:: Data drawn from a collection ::

——

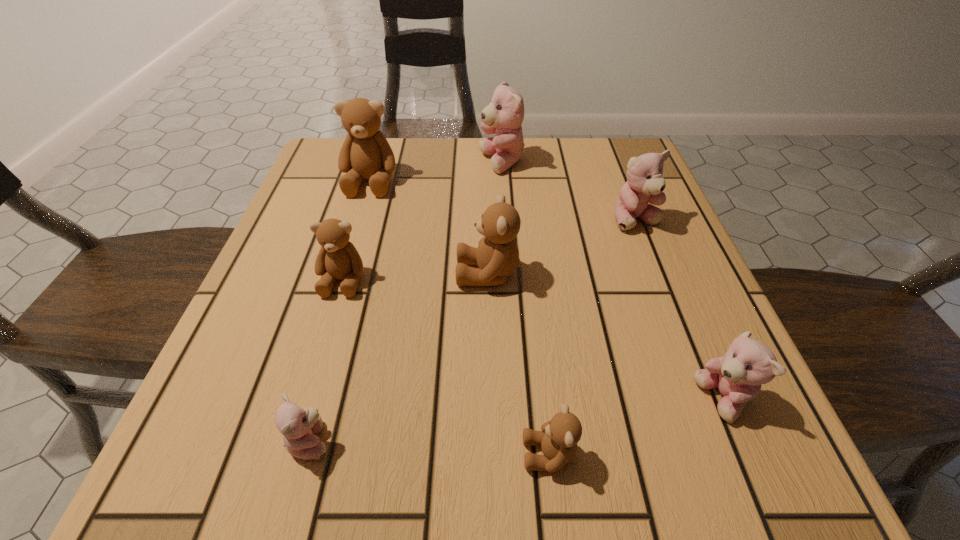
Identify the location of vacant area at the near edge. The width and height of the screenshot is (960, 540). (466, 440).

The height and width of the screenshot is (540, 960). Identify the location of free location at the left edge of the desktop. (301, 278).

The height and width of the screenshot is (540, 960). In order to click on free space at the right edge in this screenshot , I will do `click(721, 352)`.

In the image, there is a desktop. At what (x,y) coordinates should I click in order to perform the action: click on vacant space at the far left corner. Please return your answer as a coordinate pair (x, y). Looking at the image, I should click on (325, 160).

The height and width of the screenshot is (540, 960). In order to click on free space at the far right corner of the desktop in this screenshot , I will do `click(601, 171)`.

The image size is (960, 540). I want to click on free space at the near right corner of the desktop, so click(684, 425).

This screenshot has width=960, height=540. Find the location of `free space between the second farthest pink teddy bear and the leftmost pink teddy bear`. free space between the second farthest pink teddy bear and the leftmost pink teddy bear is located at coordinates (473, 330).

The image size is (960, 540). Find the location of `free space between the second biggest brown teddy bear and the farthest brown teddy bear`. free space between the second biggest brown teddy bear and the farthest brown teddy bear is located at coordinates (429, 227).

The height and width of the screenshot is (540, 960). Find the location of `vacant region between the second smallest brown teddy bear and the farthest pink teddy bear`. vacant region between the second smallest brown teddy bear and the farthest pink teddy bear is located at coordinates (422, 221).

Locate an element on the screen. The height and width of the screenshot is (540, 960). empty location between the third pink teddy bear from right to left and the nearest brown teddy bear is located at coordinates [x=525, y=308].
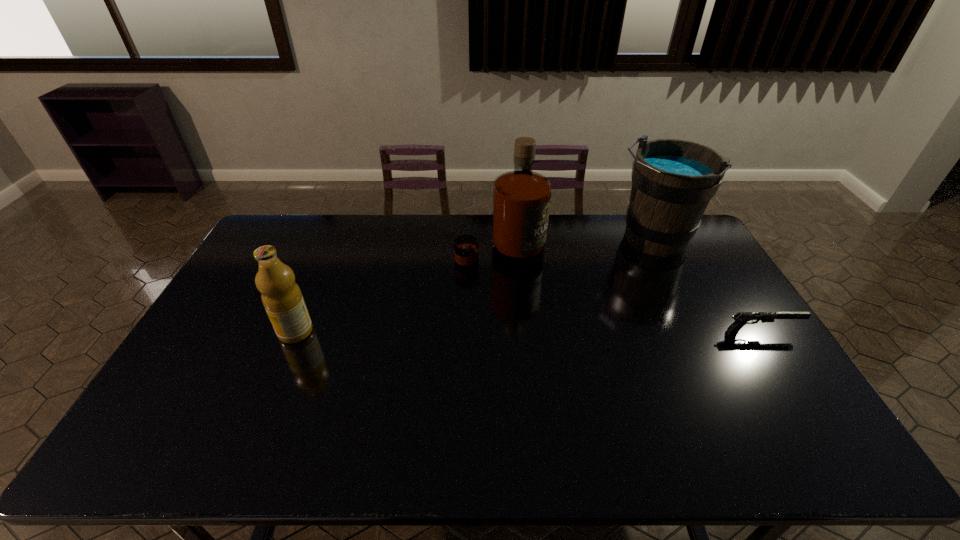
Locate an element on the screen. This screenshot has width=960, height=540. olive oil is located at coordinates (282, 298).

The width and height of the screenshot is (960, 540). What are the coordinates of `the second shortest object` in the screenshot? It's located at (282, 298).

Where is `the shortest object`? The width and height of the screenshot is (960, 540). the shortest object is located at coordinates (741, 318).

What are the coordinates of `liquor` in the screenshot? It's located at (521, 198).

What are the coordinates of `the third shortest object` in the screenshot? It's located at (673, 181).

Locate an element on the screen. vacant space located on the label of the olive oil is located at coordinates (218, 332).

Where is `vacant area situated on the front label of the second object from left to right`? vacant area situated on the front label of the second object from left to right is located at coordinates (528, 279).

The height and width of the screenshot is (540, 960). What are the coordinates of `blank area located 0.050m on the front label of the second object from left to right` in the screenshot? It's located at (526, 278).

At what (x,y) coordinates should I click in order to perform the action: click on vacant space located 0.300m on the front label of the second object from left to right. Please return your answer as a coordinate pair (x, y). The image size is (960, 540). Looking at the image, I should click on (566, 327).

Identify the location of free location located with a handle on the side of the wine bucket. (583, 321).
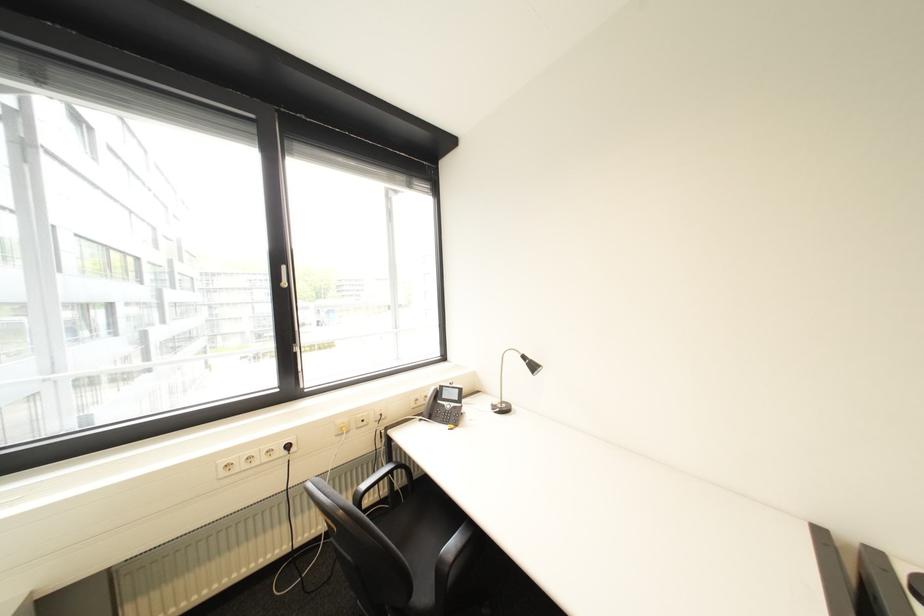
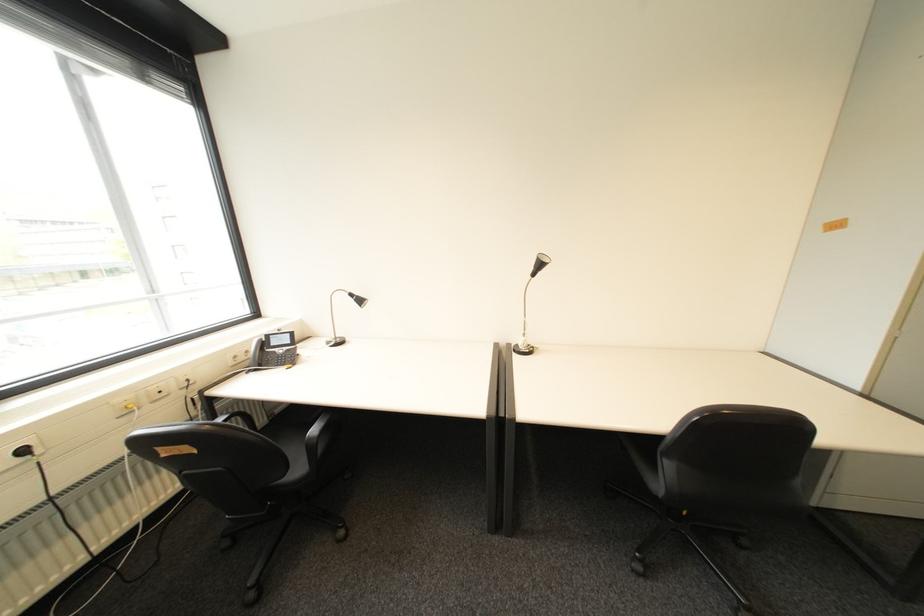
In the second image, find the point that corresponds to pixel 298 447 in the first image.

(34, 452)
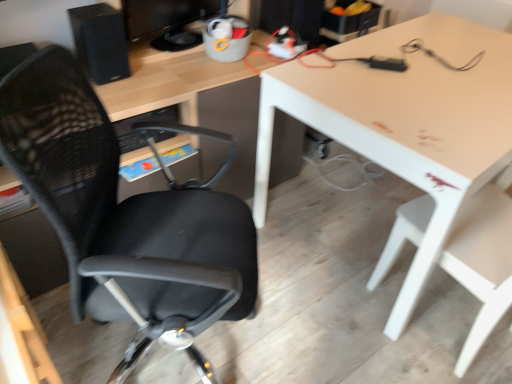
Question: Does black mesh office chair at left, the 2th chair when ordered from right to left, have a smaller size compared to matte black monitor at upper center?

Choices:
 (A) no
 (B) yes

Answer: (A)

Question: Is matte black monitor at upper center inside black mesh office chair at left, the 2th chair when ordered from right to left?

Choices:
 (A) yes
 (B) no

Answer: (B)

Question: From a real-world perspective, is black mesh office chair at left, the first chair viewed from the left, on top of matte black monitor at upper center?

Choices:
 (A) no
 (B) yes

Answer: (A)

Question: From a real-world perspective, is black mesh office chair at left, the first chair viewed from the left, physically below matte black monitor at upper center?

Choices:
 (A) no
 (B) yes

Answer: (B)

Question: Considering the relative sizes of black mesh office chair at left, the first chair viewed from the left, and matte black monitor at upper center in the image provided, is black mesh office chair at left, the first chair viewed from the left, thinner than matte black monitor at upper center?

Choices:
 (A) no
 (B) yes

Answer: (A)

Question: Is white plastic chair at lower right, which appears as the 1th chair when viewed from the right, in front of or behind matte black monitor at upper center in the image?

Choices:
 (A) front
 (B) behind

Answer: (A)

Question: Is point (380, 268) positioned closer to the camera than point (193, 16)?

Choices:
 (A) closer
 (B) farther

Answer: (A)

Question: From the image's perspective, is white plastic chair at lower right, the second chair positioned from the left, above or below matte black monitor at upper center?

Choices:
 (A) above
 (B) below

Answer: (B)

Question: From a real-world perspective, is white plastic chair at lower right, the second chair positioned from the left, above or below matte black monitor at upper center?

Choices:
 (A) below
 (B) above

Answer: (A)

Question: In terms of width, does black matte speaker at upper left look wider or thinner when compared to white plastic chair at lower right, the second chair positioned from the left?

Choices:
 (A) thin
 (B) wide

Answer: (A)

Question: From their relative heights in the image, would you say black matte speaker at upper left is taller or shorter than white plastic chair at lower right, which appears as the 1th chair when viewed from the right?

Choices:
 (A) short
 (B) tall

Answer: (A)

Question: Is point (102, 21) positioned closer to the camera than point (500, 276)?

Choices:
 (A) farther
 (B) closer

Answer: (A)

Question: Relative to white plastic chair at lower right, the second chair positioned from the left, is black matte speaker at upper left in front or behind?

Choices:
 (A) behind
 (B) front

Answer: (A)

Question: Does point (58, 193) appear closer or farther from the camera than point (457, 228)?

Choices:
 (A) closer
 (B) farther

Answer: (A)

Question: From the image's perspective, is black mesh office chair at left, the 2th chair when ordered from right to left, located above or below white plastic chair at lower right, the second chair positioned from the left?

Choices:
 (A) below
 (B) above

Answer: (B)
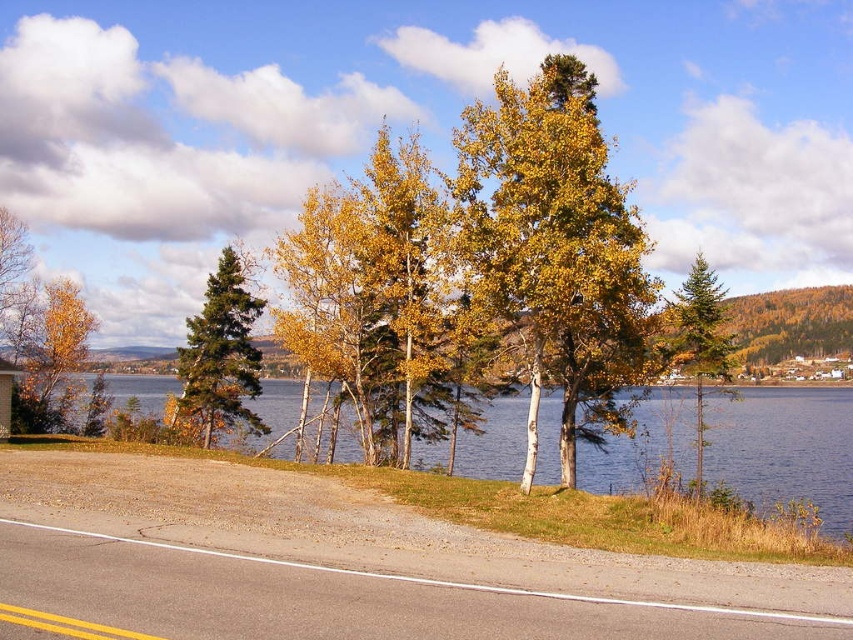
What do you see at coordinates (784, 448) in the screenshot?
I see `blue water at center` at bounding box center [784, 448].

Does blue water at center have a greater height compared to green matte evergreen tree at right?

In fact, blue water at center may be shorter than green matte evergreen tree at right.

Is point (743, 449) closer to viewer compared to point (694, 296)?

No, it is behind (694, 296).

Identify the location of blue water at center. point(784,448).

The height and width of the screenshot is (640, 853). Find the location of `green glossy pine tree at left`. green glossy pine tree at left is located at coordinates (221, 353).

Does green glossy pine tree at left appear on the right side of golden yellow leaves at left?

Yes, green glossy pine tree at left is to the right of golden yellow leaves at left.

Does point (219, 272) come in front of point (39, 317)?

Yes, it is in front of point (39, 317).

Locate an element on the screen. The width and height of the screenshot is (853, 640). green glossy pine tree at left is located at coordinates (221, 353).

Can you confirm if yellow-green leaves at center is positioned to the left of golden yellow leaves at left?

In fact, yellow-green leaves at center is to the right of golden yellow leaves at left.

The image size is (853, 640). What do you see at coordinates (553, 250) in the screenshot?
I see `yellow-green leaves at center` at bounding box center [553, 250].

Identify the location of yellow-green leaves at center. (553, 250).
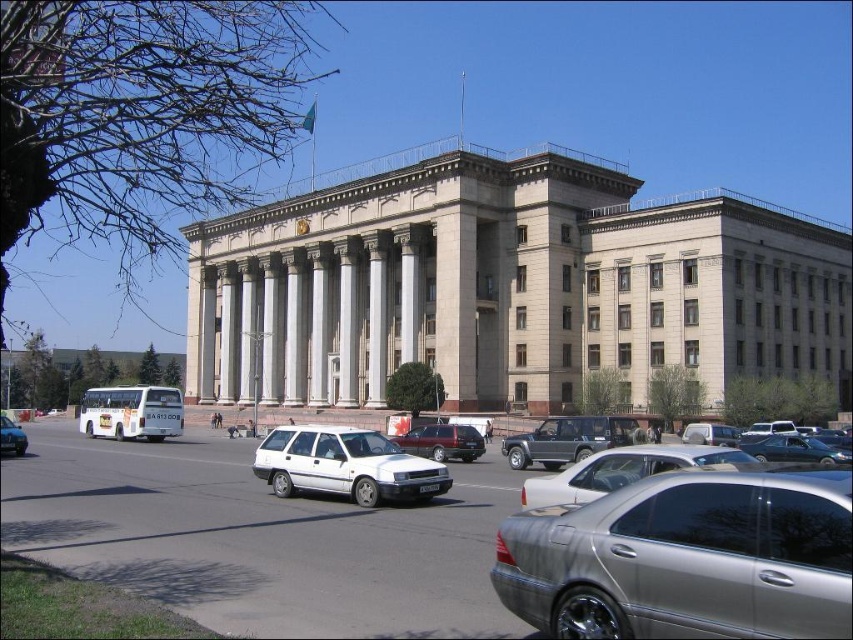
Question: Does metallic gray suv at center appear over white matte sedan at center?

Choices:
 (A) no
 (B) yes

Answer: (A)

Question: Is silver metallic sedan at center further to the viewer compared to white matte sedan at center?

Choices:
 (A) no
 (B) yes

Answer: (A)

Question: Which point appears closest to the camera in this image?

Choices:
 (A) (277, 486)
 (B) (19, 440)
 (C) (550, 428)

Answer: (A)

Question: Can you confirm if silver metallic sedan at center is wider than metallic gray suv at center?

Choices:
 (A) yes
 (B) no

Answer: (A)

Question: Which of the following is the farthest from the observer?

Choices:
 (A) (468, 445)
 (B) (346, 436)

Answer: (A)

Question: Which point is farther from the camera taking this photo?

Choices:
 (A) (4, 449)
 (B) (456, 435)
 (C) (514, 604)

Answer: (B)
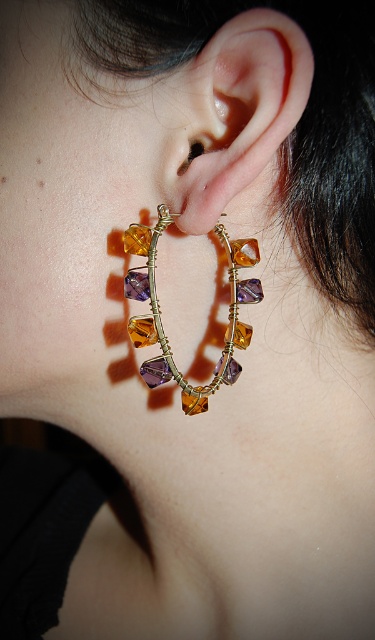
Does clear crystal earring at center have a greater width compared to amber-gold wire hoop at ear?

In fact, clear crystal earring at center might be narrower than amber-gold wire hoop at ear.

Find the location of a particular element. The width and height of the screenshot is (375, 640). clear crystal earring at center is located at coordinates (249, 108).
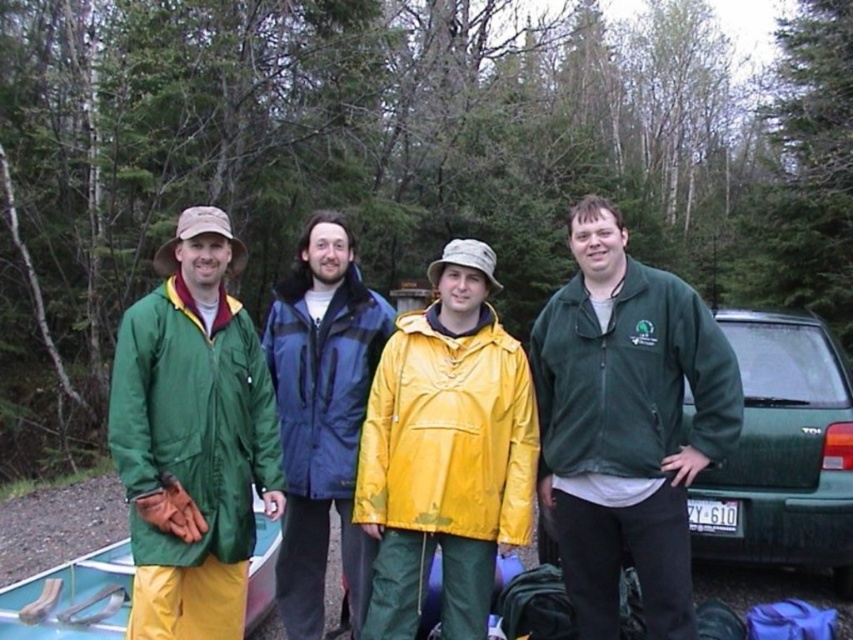
What do you see at coordinates (322, 416) in the screenshot?
I see `blue waterproof jacket at center` at bounding box center [322, 416].

In the scene shown: Is blue waterproof jacket at center below green matte van at right?

Actually, blue waterproof jacket at center is above green matte van at right.

Between point (317, 490) and point (810, 468), which one is positioned in front?

Positioned in front is point (317, 490).

At what (x,y) coordinates should I click in order to perform the action: click on blue waterproof jacket at center. Please return your answer as a coordinate pair (x, y). This screenshot has width=853, height=640. Looking at the image, I should click on (322, 416).

Is green fleece jacket at center further to camera compared to yellow waterproof jacket at center?

No, it is not.

Is green fleece jacket at center shorter than yellow waterproof jacket at center?

Incorrect, green fleece jacket at center's height does not fall short of yellow waterproof jacket at center's.

Does point (569, 397) come behind point (519, 518)?

No.

Locate an element on the screen. This screenshot has width=853, height=640. green fleece jacket at center is located at coordinates (625, 422).

Is point (256, 452) in front of point (689, 502)?

Yes, it is.

Which is more to the right, green matte raincoat at left or green matte van at right?

Positioned to the right is green matte van at right.

Describe the element at coordinates (192, 436) in the screenshot. I see `green matte raincoat at left` at that location.

Find the location of a particular element. The height and width of the screenshot is (640, 853). green matte raincoat at left is located at coordinates (192, 436).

——

:: Task brief ::
Can you give the entries from the start through the line containing "The height and width of the screenshot is (540, 960). Identify" again, both ends included, with "screenshot" changed to "image" and everything else unchanged? Leave the pictures out of your answer.

:: Written response ::
Identify the location of vacant area at the near edge. The width and height of the image is (960, 540). (466, 440).

The height and width of the image is (540, 960). Identify the location of free location at the left edge of the desktop. (301, 278).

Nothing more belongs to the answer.